Data for the task

────────

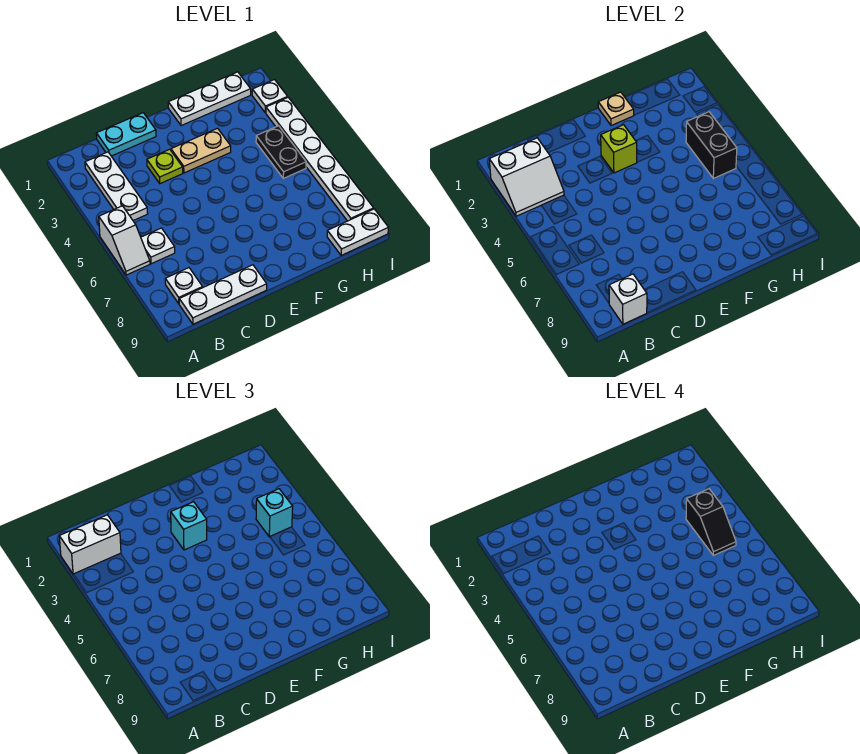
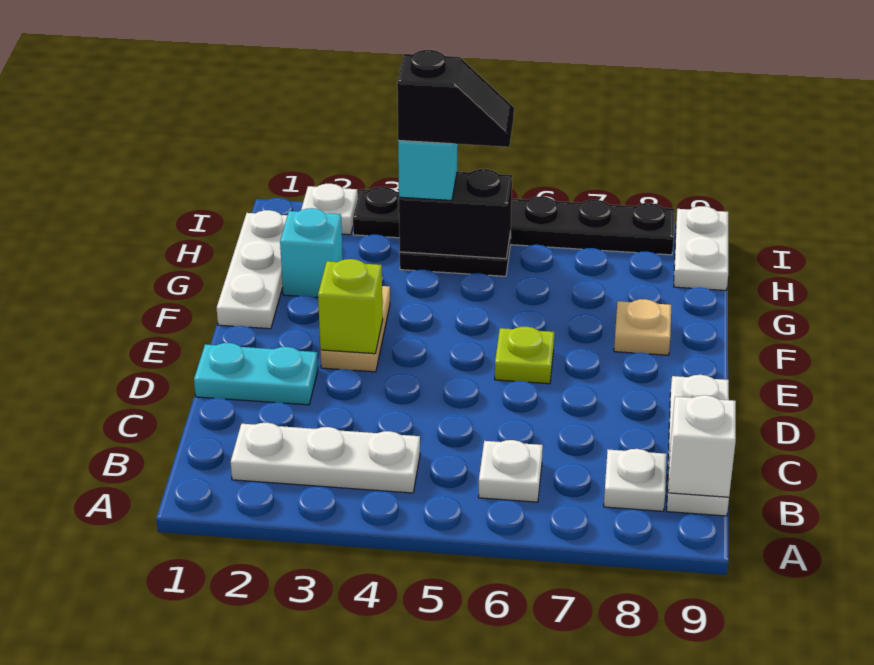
white slope A2:B3 level 2 top 2 -> none
white brick A2:B2 level 3 -> none
white slope A5:A6 level 1 top 5 -> none
cyan plate C1:D1 level 1 -> cyan plate D1:D2 level 1
lime plate D3 level 1 -> lime plate E6 level 1
cyan brick E3 level 3 -> cyan brick G2 level 1
tan plate F1 level 2 -> tan plate F8 level 1
white plate I3:I8 level 1 -> black plate I3:I8 level 1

────────

What to produce
If a record above contains a picture, leave the picture out and transcribe everything else exactly.

Answer space
white slope A2:B3 level 2 top 2 -> none
white brick A2:B2 level 3 -> none
white slope A5:A6 level 1 top 5 -> none
cyan plate C1:D1 level 1 -> cyan plate D1:D2 level 1
lime plate D3 level 1 -> lime plate E6 level 1
cyan brick E3 level 3 -> cyan brick G2 level 1
tan plate F1 level 2 -> tan plate F8 level 1
white plate I3:I8 level 1 -> black plate I3:I8 level 1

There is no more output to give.